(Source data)
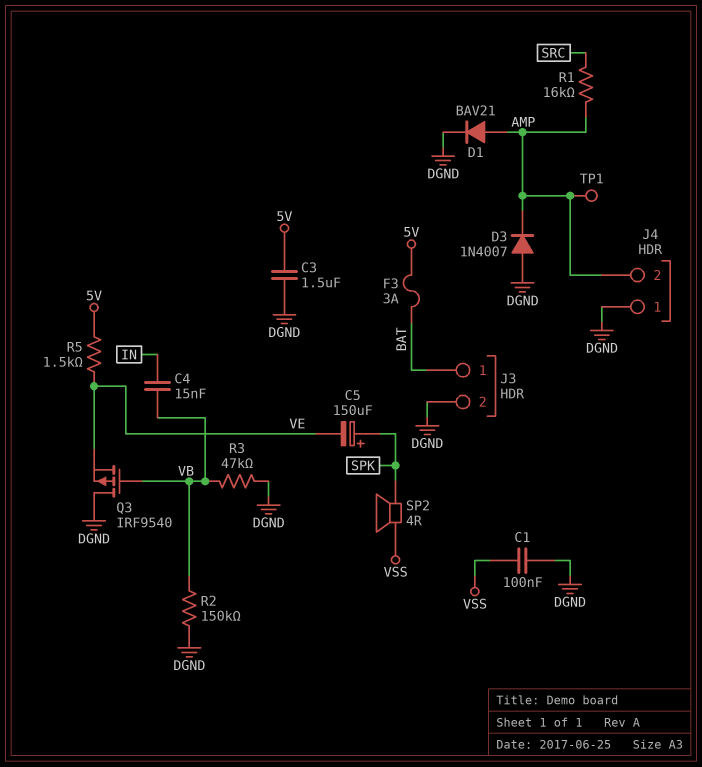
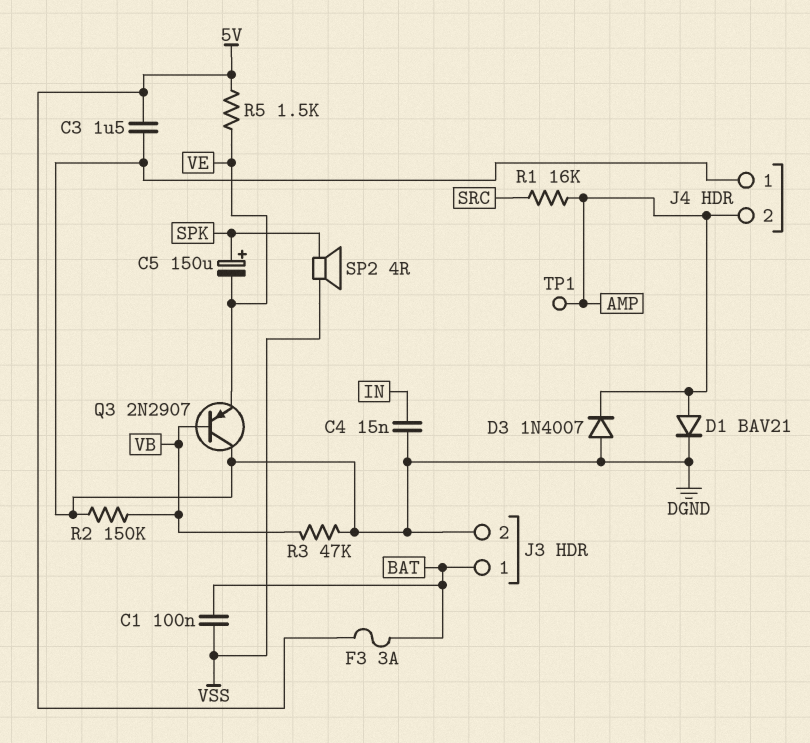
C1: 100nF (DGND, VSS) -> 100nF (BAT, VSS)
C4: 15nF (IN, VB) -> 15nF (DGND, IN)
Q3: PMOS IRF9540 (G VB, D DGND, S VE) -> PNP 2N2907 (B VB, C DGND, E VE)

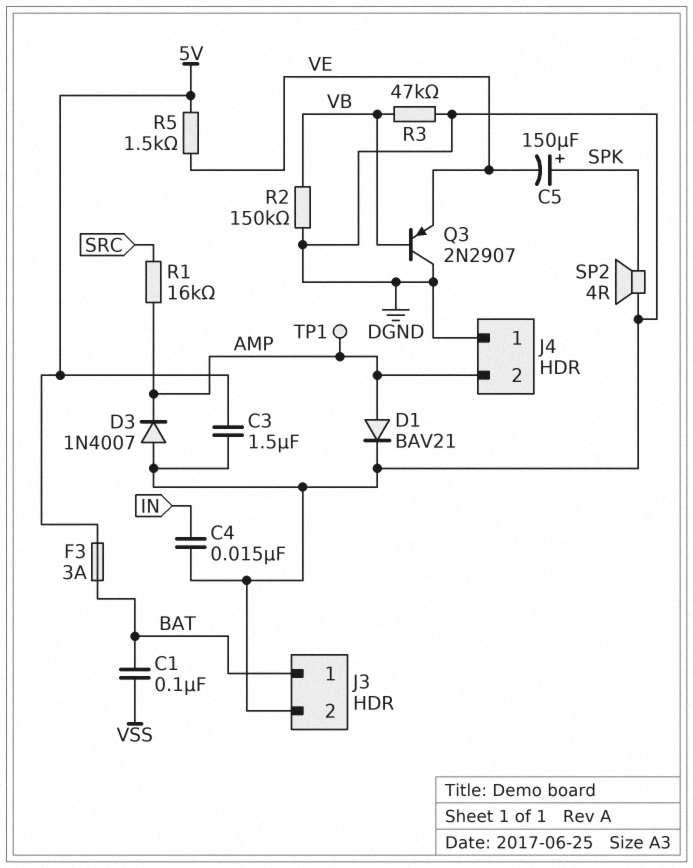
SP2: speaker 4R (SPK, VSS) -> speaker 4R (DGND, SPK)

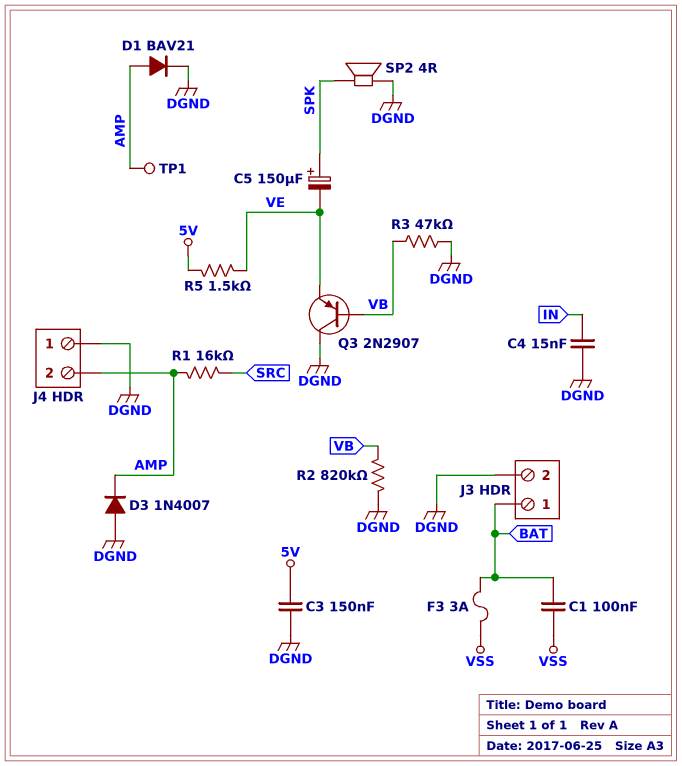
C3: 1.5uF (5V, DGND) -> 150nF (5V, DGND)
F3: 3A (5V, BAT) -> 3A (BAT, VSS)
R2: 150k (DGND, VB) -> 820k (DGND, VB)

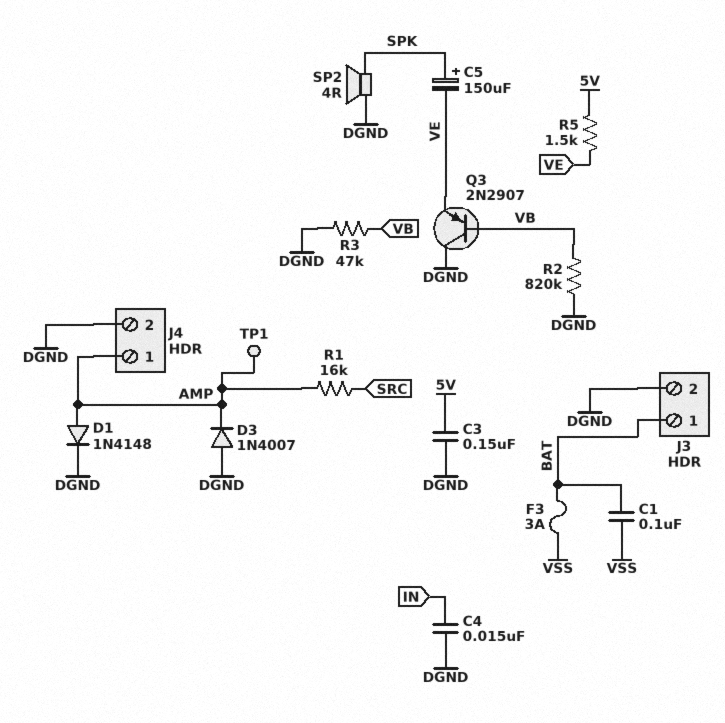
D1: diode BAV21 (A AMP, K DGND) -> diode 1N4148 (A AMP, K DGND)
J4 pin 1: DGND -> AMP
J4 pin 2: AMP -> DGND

To do
Repeat verbatim the lines between the start of the data and the line containing "D1: diode BAV21", both ends included, omitting all pictures.

Your solution
C1: 100nF (DGND, VSS) -> 100nF (BAT, VSS)
C4: 15nF (IN, VB) -> 15nF (DGND, IN)
Q3: PMOS IRF9540 (G VB, D DGND, S VE) -> PNP 2N2907 (B VB, C DGND, E VE)

SP2: speaker 4R (SPK, VSS) -> speaker 4R (DGND, SPK)

C3: 1.5uF (5V, DGND) -> 150nF (5V, DGND)
F3: 3A (5V, BAT) -> 3A (BAT, VSS)
R2: 150k (DGND, VB) -> 820k (DGND, VB)

D1: diode BAV21 (A AMP, K DGND) -> diode 1N4148 (A AMP, K DGND)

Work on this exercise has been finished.